## Collected data entries

+++

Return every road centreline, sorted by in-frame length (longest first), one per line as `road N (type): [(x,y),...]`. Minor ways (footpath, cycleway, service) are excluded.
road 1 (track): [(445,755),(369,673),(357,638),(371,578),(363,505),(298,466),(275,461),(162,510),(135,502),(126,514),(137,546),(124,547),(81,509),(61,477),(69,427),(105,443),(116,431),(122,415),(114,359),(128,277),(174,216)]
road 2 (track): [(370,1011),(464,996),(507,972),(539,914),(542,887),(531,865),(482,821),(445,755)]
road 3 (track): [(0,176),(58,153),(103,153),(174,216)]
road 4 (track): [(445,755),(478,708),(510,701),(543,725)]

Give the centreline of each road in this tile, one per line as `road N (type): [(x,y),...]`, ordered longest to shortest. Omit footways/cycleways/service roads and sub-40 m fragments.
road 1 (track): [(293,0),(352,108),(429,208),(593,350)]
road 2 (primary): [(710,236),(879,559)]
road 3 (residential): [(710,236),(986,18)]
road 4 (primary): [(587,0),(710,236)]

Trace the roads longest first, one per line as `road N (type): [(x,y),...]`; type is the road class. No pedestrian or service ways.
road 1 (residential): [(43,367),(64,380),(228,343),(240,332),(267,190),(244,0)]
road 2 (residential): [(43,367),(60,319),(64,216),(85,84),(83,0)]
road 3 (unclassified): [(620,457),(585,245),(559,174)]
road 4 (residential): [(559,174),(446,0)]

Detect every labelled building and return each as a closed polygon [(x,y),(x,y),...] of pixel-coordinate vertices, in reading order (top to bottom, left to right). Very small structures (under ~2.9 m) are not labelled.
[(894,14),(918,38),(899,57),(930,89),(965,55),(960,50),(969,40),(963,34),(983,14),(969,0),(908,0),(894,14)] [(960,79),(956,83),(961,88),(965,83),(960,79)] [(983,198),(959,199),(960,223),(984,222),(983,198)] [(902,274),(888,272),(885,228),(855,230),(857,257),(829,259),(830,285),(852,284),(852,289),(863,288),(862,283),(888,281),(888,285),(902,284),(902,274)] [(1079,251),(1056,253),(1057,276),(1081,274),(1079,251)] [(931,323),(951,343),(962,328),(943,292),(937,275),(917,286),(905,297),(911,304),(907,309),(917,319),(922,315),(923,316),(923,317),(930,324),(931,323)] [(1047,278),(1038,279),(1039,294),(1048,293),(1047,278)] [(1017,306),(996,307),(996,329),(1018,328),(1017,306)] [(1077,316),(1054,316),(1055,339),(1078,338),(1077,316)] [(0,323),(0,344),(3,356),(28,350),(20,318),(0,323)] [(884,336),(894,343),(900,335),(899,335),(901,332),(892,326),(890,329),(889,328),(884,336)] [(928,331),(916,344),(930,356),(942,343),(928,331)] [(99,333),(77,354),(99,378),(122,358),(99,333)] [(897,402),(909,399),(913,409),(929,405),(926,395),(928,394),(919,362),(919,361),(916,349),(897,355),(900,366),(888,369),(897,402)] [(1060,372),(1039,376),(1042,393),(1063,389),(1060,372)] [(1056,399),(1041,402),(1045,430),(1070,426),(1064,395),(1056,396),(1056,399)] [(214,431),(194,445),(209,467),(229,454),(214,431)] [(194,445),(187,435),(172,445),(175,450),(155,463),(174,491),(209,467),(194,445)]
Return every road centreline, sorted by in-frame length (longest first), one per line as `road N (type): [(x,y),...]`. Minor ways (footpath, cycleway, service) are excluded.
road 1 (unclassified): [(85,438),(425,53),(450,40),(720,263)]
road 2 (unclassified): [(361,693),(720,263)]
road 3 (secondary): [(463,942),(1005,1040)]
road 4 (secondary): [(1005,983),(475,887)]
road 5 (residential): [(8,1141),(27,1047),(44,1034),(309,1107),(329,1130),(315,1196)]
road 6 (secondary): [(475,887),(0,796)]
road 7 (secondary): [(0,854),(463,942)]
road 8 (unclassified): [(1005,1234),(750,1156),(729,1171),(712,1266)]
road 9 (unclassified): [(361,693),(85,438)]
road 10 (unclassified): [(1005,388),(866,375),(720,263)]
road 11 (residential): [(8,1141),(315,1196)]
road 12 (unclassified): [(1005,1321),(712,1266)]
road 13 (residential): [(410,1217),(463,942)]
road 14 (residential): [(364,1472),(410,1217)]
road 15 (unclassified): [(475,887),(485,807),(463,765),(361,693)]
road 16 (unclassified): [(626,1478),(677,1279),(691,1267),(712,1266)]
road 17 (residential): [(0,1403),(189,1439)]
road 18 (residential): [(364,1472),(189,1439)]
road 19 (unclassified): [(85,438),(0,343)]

+++

## TASK
Print all entries again, exactly.

## TASK OUTPUT
Return every road centreline, sorted by in-frame length (longest first), one per line as `road N (type): [(x,y),...]`. Minor ways (footpath, cycleway, service) are excluded.
road 1 (track): [(445,755),(369,673),(357,638),(371,578),(363,505),(298,466),(275,461),(162,510),(135,502),(126,514),(137,546),(124,547),(81,509),(61,477),(69,427),(105,443),(116,431),(122,415),(114,359),(128,277),(174,216)]
road 2 (track): [(370,1011),(464,996),(507,972),(539,914),(542,887),(531,865),(482,821),(445,755)]
road 3 (track): [(0,176),(58,153),(103,153),(174,216)]
road 4 (track): [(445,755),(478,708),(510,701),(543,725)]

Give the centreline of each road in this tile, one per line as `road N (type): [(x,y),...]`, ordered longest to shortest. Omit footways/cycleways/service roads and sub-40 m fragments.
road 1 (track): [(293,0),(352,108),(429,208),(593,350)]
road 2 (primary): [(710,236),(879,559)]
road 3 (residential): [(710,236),(986,18)]
road 4 (primary): [(587,0),(710,236)]

Trace the roads longest first, one per line as `road N (type): [(x,y),...]`; type is the road class. No pedestrian or service ways.
road 1 (residential): [(43,367),(64,380),(228,343),(240,332),(267,190),(244,0)]
road 2 (residential): [(43,367),(60,319),(64,216),(85,84),(83,0)]
road 3 (unclassified): [(620,457),(585,245),(559,174)]
road 4 (residential): [(559,174),(446,0)]

Detect every labelled building and return each as a closed polygon [(x,y),(x,y),...] of pixel-coordinate vertices, in reading order (top to bottom, left to right). Very small structures (under ~2.9 m) are not labelled.
[(894,14),(918,38),(899,57),(930,89),(965,55),(960,50),(969,40),(963,34),(983,14),(969,0),(908,0),(894,14)] [(960,79),(956,83),(961,88),(965,83),(960,79)] [(983,198),(959,199),(960,223),(984,222),(983,198)] [(902,274),(888,272),(885,228),(855,230),(857,257),(829,259),(830,285),(852,284),(852,289),(863,288),(862,283),(888,281),(888,285),(902,284),(902,274)] [(1079,251),(1056,253),(1057,276),(1081,274),(1079,251)] [(931,323),(951,343),(962,328),(943,292),(937,275),(917,286),(905,297),(911,304),(907,309),(917,319),(922,315),(923,316),(923,317),(930,324),(931,323)] [(1047,278),(1038,279),(1039,294),(1048,293),(1047,278)] [(1017,306),(996,307),(996,329),(1018,328),(1017,306)] [(1077,316),(1054,316),(1055,339),(1078,338),(1077,316)] [(0,323),(0,344),(3,356),(28,350),(20,318),(0,323)] [(884,336),(894,343),(900,335),(899,335),(901,332),(892,326),(890,329),(889,328),(884,336)] [(928,331),(916,344),(930,356),(942,343),(928,331)] [(99,333),(77,354),(99,378),(122,358),(99,333)] [(897,402),(909,399),(913,409),(929,405),(926,395),(928,394),(919,362),(919,361),(916,349),(897,355),(900,366),(888,369),(897,402)] [(1060,372),(1039,376),(1042,393),(1063,389),(1060,372)] [(1056,399),(1041,402),(1045,430),(1070,426),(1064,395),(1056,396),(1056,399)] [(214,431),(194,445),(209,467),(229,454),(214,431)] [(194,445),(187,435),(172,445),(175,450),(155,463),(174,491),(209,467),(194,445)]
Return every road centreline, sorted by in-frame length (longest first), one per line as `road N (type): [(x,y),...]`. Minor ways (footpath, cycleway, service) are excluded.
road 1 (unclassified): [(85,438),(425,53),(450,40),(720,263)]
road 2 (unclassified): [(361,693),(720,263)]
road 3 (secondary): [(463,942),(1005,1040)]
road 4 (secondary): [(1005,983),(475,887)]
road 5 (residential): [(8,1141),(27,1047),(44,1034),(309,1107),(329,1130),(315,1196)]
road 6 (secondary): [(475,887),(0,796)]
road 7 (secondary): [(0,854),(463,942)]
road 8 (unclassified): [(1005,1234),(750,1156),(729,1171),(712,1266)]
road 9 (unclassified): [(361,693),(85,438)]
road 10 (unclassified): [(1005,388),(866,375),(720,263)]
road 11 (residential): [(8,1141),(315,1196)]
road 12 (unclassified): [(1005,1321),(712,1266)]
road 13 (residential): [(410,1217),(463,942)]
road 14 (residential): [(364,1472),(410,1217)]
road 15 (unclassified): [(475,887),(485,807),(463,765),(361,693)]
road 16 (unclassified): [(626,1478),(677,1279),(691,1267),(712,1266)]
road 17 (residential): [(0,1403),(189,1439)]
road 18 (residential): [(364,1472),(189,1439)]
road 19 (unclassified): [(85,438),(0,343)]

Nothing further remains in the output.